<<<<

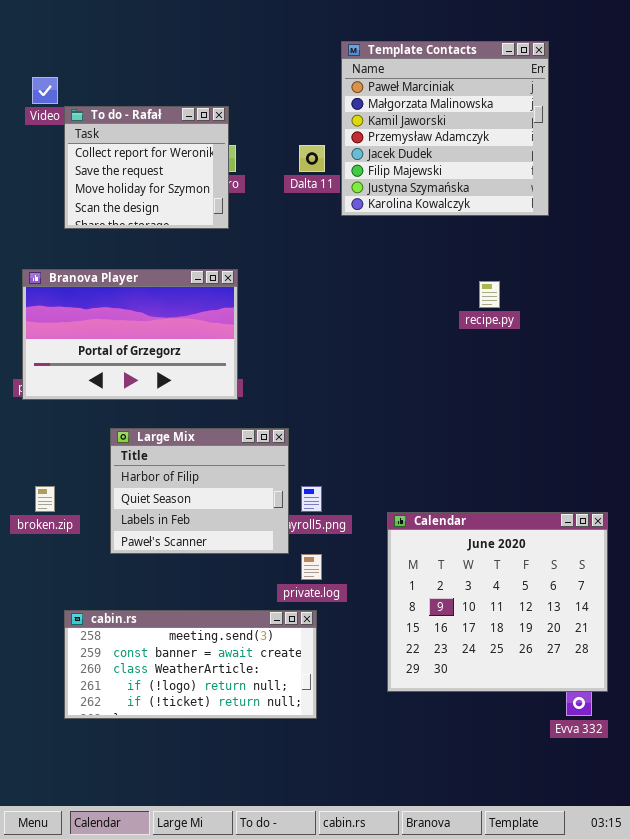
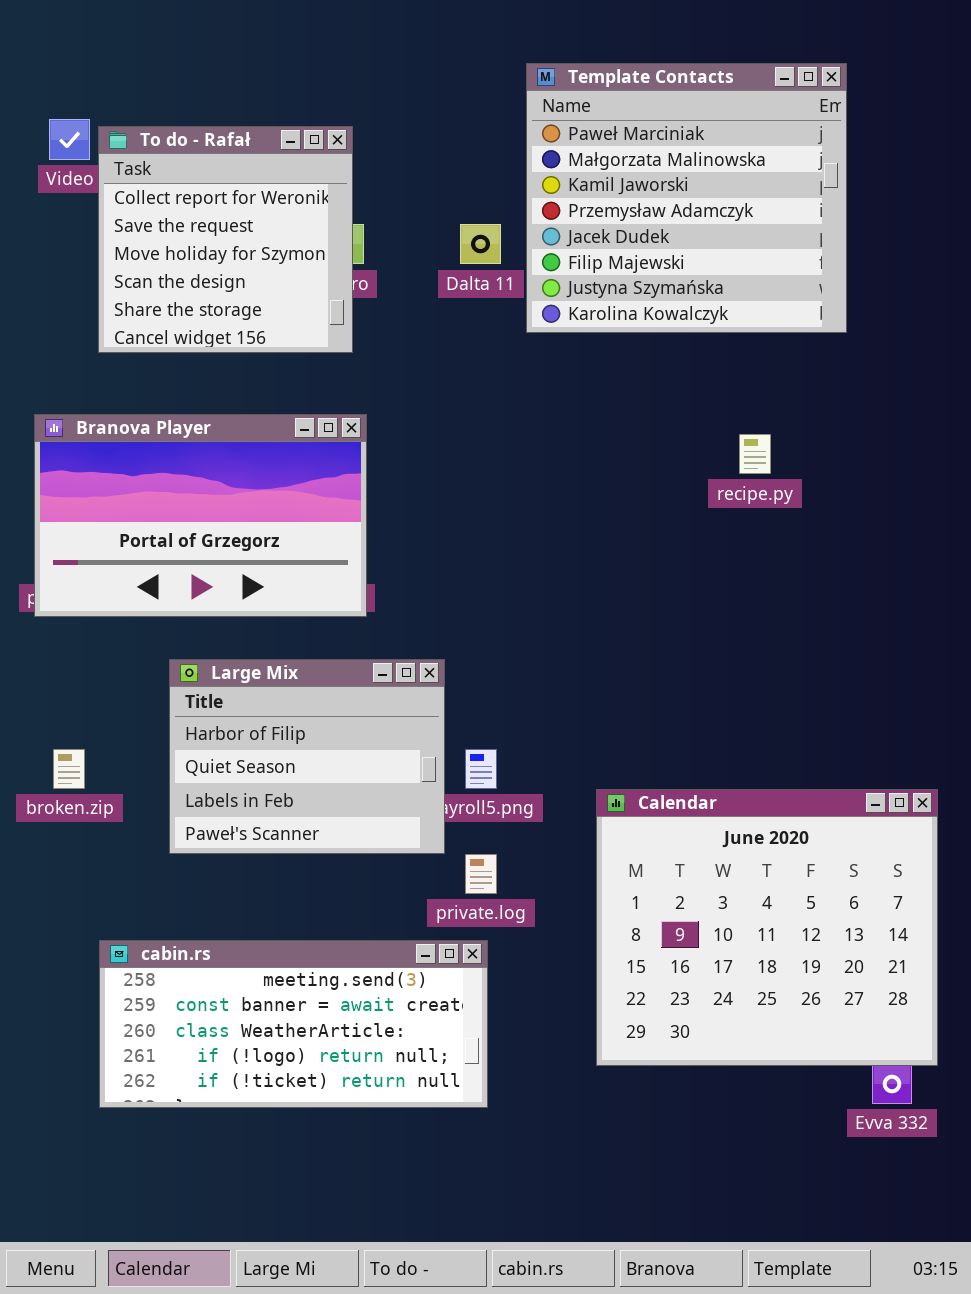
To do - Rafał: [64,106,229,229] -> [98,126,353,353], resized

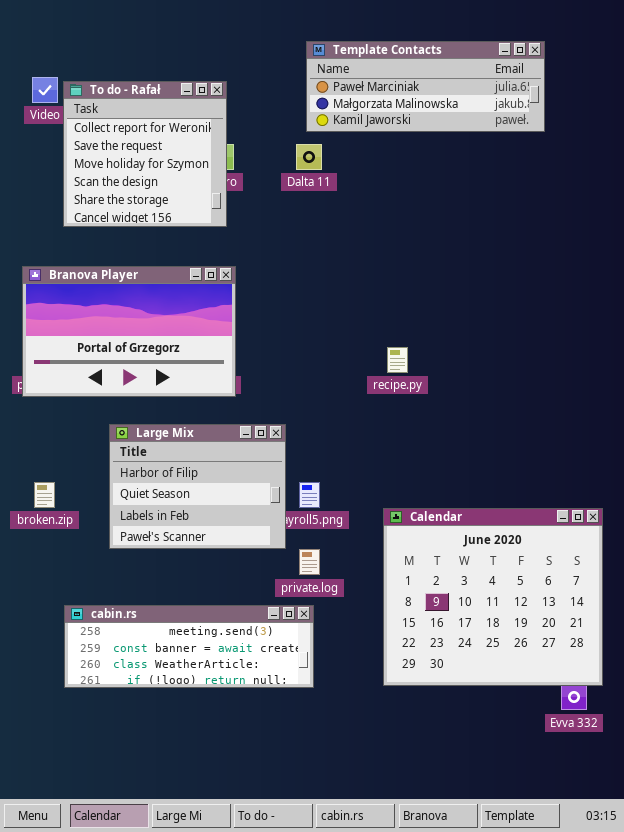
Template Contacts: [526,63,847,333] -> [306,41,545,132], resized
recipe.py: [739,434,771,474] -> [387,347,408,373], moved
cabin.rs: [99,940,488,1108] -> [64,605,314,688], resized

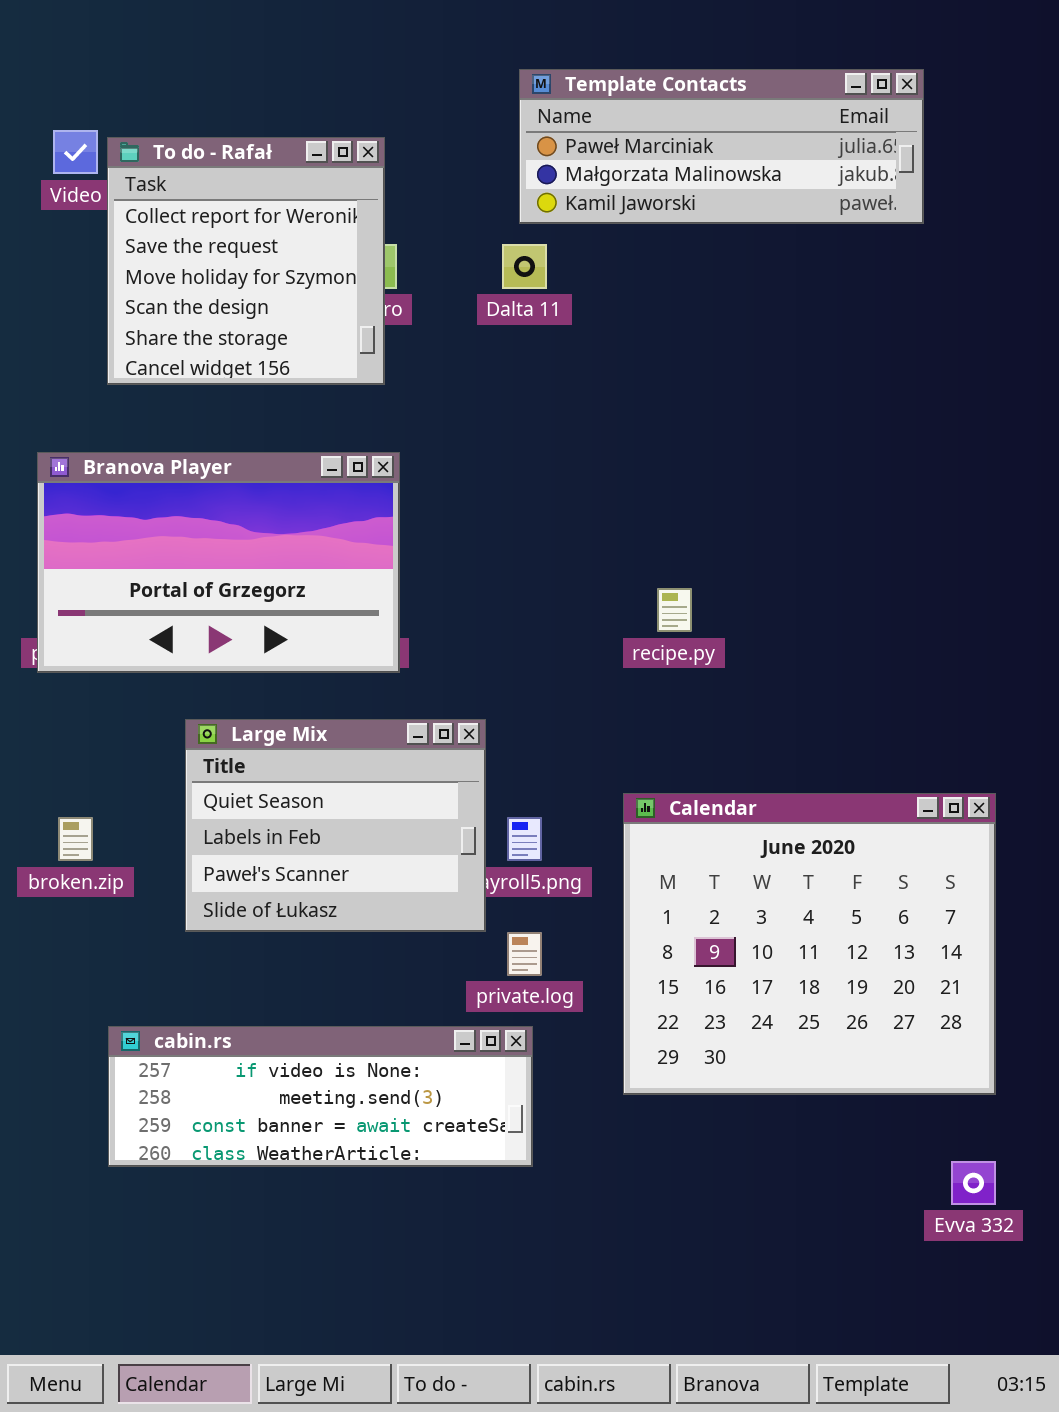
Large Mix: [109,424,286,549] -> [185,719,486,932], scrolled down 1 row
Calendar: [383,508,603,686] -> [623,793,996,1095], moved
cabin.rs: [64,605,314,688] -> [108,1026,533,1167], scrolled up 1 row

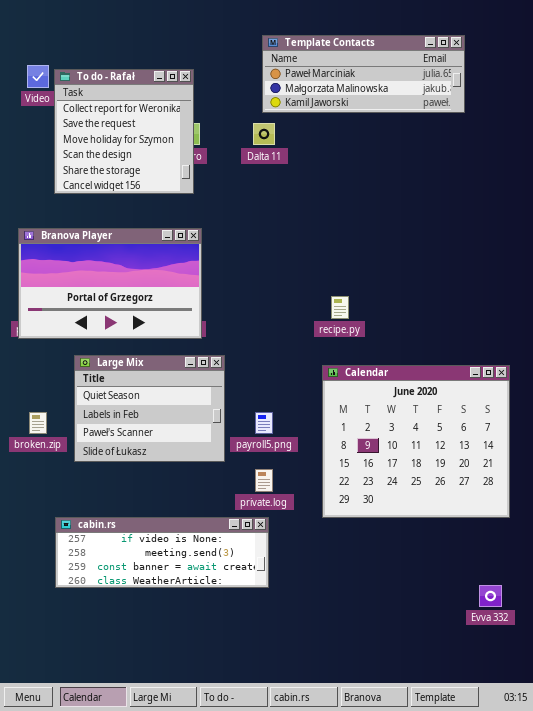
Large Mix: [185,719,486,932] -> [74,355,225,462], moved
Calendar: [623,793,996,1095] -> [322,365,510,518], moved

>>>>

Give again exactly the lines from the one holding "cabin.rs: [64,605,314,688] ->" to the final line of the records, both ends included; any pictures stay out.

cabin.rs: [64,605,314,688] -> [108,1026,533,1167], scrolled up 1 row

Large Mix: [185,719,486,932] -> [74,355,225,462], moved
Calendar: [623,793,996,1095] -> [322,365,510,518], moved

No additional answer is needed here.